- [What to do] Give the number of lines containing "gray" in this listing, with no other words.

[[ Task input, beginning ]]

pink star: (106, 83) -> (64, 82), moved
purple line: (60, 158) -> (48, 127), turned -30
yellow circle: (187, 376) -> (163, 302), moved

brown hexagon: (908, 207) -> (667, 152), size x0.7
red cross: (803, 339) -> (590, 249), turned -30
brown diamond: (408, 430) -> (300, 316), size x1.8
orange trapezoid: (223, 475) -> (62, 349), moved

[[ Task input, end ]]
[[ Task input, beginning ]]

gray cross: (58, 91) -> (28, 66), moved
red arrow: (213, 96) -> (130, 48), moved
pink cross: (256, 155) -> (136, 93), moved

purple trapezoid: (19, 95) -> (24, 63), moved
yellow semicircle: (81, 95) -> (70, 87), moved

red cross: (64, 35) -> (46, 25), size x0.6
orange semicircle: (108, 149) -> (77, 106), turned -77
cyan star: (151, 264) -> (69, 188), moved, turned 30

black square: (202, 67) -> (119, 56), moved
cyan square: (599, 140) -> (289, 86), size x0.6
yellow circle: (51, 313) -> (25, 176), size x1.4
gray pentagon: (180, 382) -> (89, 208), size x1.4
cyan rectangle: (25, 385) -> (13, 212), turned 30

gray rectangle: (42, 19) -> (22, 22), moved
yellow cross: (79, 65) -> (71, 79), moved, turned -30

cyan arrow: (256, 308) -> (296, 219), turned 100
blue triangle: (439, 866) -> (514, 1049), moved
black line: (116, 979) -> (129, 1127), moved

[[ Task input, end ]]

- [Result for this exercise] 3